* _Excerpted records_
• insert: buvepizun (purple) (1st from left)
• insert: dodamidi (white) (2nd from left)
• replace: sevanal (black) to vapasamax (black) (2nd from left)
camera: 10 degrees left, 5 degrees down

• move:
...
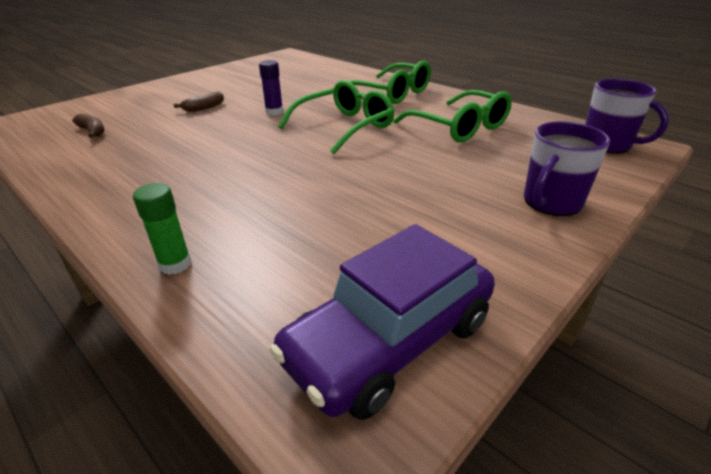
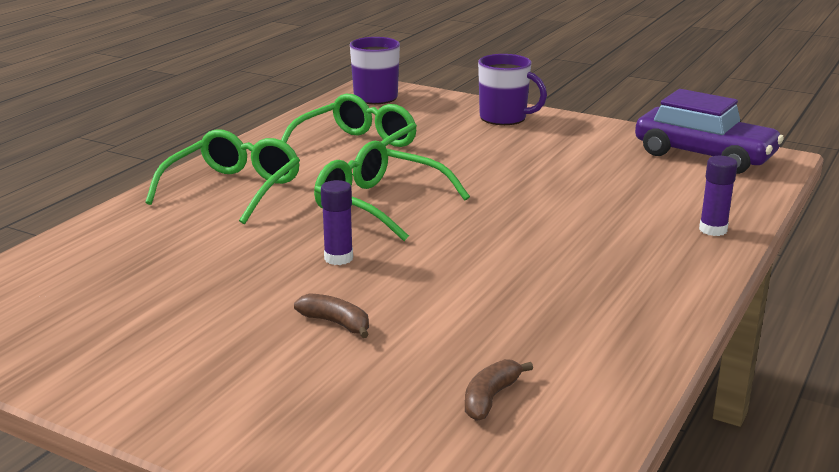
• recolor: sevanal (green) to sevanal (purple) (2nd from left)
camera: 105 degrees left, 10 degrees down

* _Work order_
Return all lines of the material above in which "insert" occurs.

* _Finished task_
• insert: buvepizun (purple) (1st from left)
• insert: dodamidi (white) (2nd from left)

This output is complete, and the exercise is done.